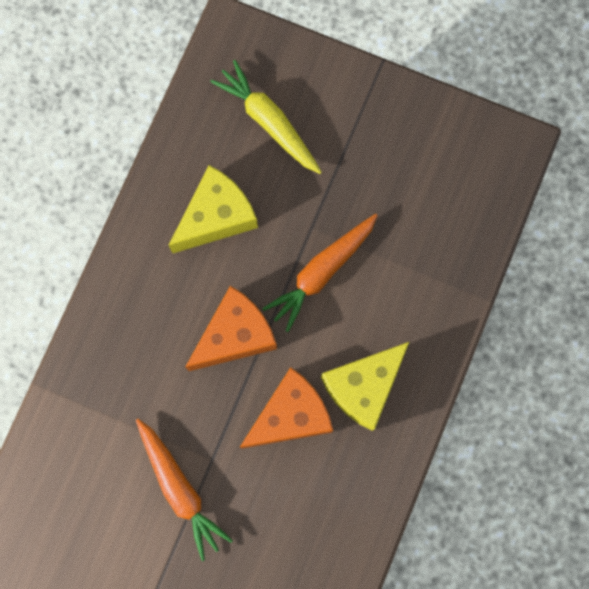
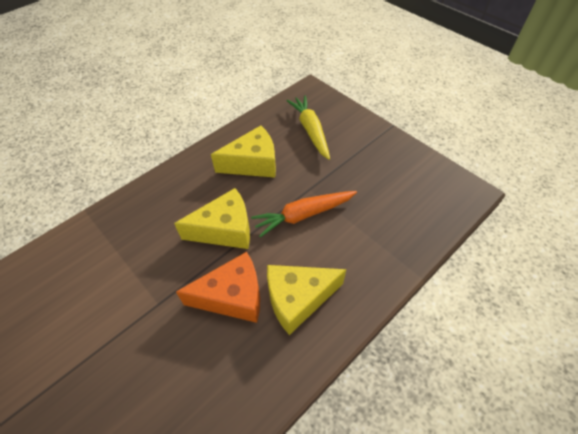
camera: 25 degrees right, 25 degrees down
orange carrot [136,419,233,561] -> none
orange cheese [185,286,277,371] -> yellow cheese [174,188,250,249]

#####

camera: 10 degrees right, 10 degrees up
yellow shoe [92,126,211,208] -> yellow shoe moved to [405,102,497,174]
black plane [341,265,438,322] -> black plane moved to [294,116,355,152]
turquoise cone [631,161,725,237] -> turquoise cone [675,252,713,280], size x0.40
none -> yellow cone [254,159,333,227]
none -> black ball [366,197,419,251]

#####

### [YOUR GOAL]
Please reproduce, exactly as they appear above, the lines from the line containing "camera: 25 degrees right, 25 degrees down" up to and including the line containing "orange cheese [185,286,277,371]".

### [RESULT FOR THIS TASK]
camera: 25 degrees right, 25 degrees down
orange carrot [136,419,233,561] -> none
orange cheese [185,286,277,371] -> yellow cheese [174,188,250,249]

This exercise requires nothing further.